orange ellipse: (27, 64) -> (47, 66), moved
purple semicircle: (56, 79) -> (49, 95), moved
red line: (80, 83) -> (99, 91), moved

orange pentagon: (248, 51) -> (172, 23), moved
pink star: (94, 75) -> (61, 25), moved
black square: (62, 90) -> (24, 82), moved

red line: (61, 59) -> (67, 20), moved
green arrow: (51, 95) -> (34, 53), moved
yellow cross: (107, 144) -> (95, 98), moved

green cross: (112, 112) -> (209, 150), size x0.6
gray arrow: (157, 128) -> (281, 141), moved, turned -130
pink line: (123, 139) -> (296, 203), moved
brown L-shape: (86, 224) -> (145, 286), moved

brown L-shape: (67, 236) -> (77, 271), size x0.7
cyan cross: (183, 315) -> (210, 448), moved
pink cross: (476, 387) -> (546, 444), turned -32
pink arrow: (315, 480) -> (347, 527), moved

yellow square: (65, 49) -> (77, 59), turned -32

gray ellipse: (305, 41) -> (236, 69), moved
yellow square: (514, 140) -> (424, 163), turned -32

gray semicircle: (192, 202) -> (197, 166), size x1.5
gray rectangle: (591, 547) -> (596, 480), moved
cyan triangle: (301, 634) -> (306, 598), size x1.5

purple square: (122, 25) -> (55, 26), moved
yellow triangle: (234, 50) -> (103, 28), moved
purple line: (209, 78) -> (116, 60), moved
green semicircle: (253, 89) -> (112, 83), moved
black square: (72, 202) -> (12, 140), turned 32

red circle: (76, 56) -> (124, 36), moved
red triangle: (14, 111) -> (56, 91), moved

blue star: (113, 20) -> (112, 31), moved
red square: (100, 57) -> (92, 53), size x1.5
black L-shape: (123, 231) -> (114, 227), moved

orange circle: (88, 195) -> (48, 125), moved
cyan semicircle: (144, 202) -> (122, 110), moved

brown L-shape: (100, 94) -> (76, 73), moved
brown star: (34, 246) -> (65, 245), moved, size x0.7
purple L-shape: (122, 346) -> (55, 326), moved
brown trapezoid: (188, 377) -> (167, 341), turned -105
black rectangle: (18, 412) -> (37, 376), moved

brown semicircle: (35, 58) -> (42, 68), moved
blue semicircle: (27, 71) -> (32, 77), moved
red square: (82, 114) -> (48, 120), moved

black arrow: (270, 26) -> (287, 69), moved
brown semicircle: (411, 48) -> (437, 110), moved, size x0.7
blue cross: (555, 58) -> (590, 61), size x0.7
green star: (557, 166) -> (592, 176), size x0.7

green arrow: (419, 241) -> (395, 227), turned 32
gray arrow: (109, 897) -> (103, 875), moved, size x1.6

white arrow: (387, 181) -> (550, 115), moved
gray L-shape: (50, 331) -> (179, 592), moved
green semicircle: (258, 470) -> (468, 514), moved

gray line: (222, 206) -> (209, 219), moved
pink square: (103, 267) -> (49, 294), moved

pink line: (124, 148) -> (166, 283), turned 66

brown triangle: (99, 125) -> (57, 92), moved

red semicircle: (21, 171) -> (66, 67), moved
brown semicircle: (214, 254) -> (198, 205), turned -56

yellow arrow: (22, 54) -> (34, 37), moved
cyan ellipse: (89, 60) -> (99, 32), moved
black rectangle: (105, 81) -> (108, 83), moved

| Required action |
Wherever a line above contains "triangle", copy that line.

| Finished task |
cyan triangle: (301, 634) -> (306, 598), size x1.5
yellow triangle: (234, 50) -> (103, 28), moved
red triangle: (14, 111) -> (56, 91), moved
brown triangle: (99, 125) -> (57, 92), moved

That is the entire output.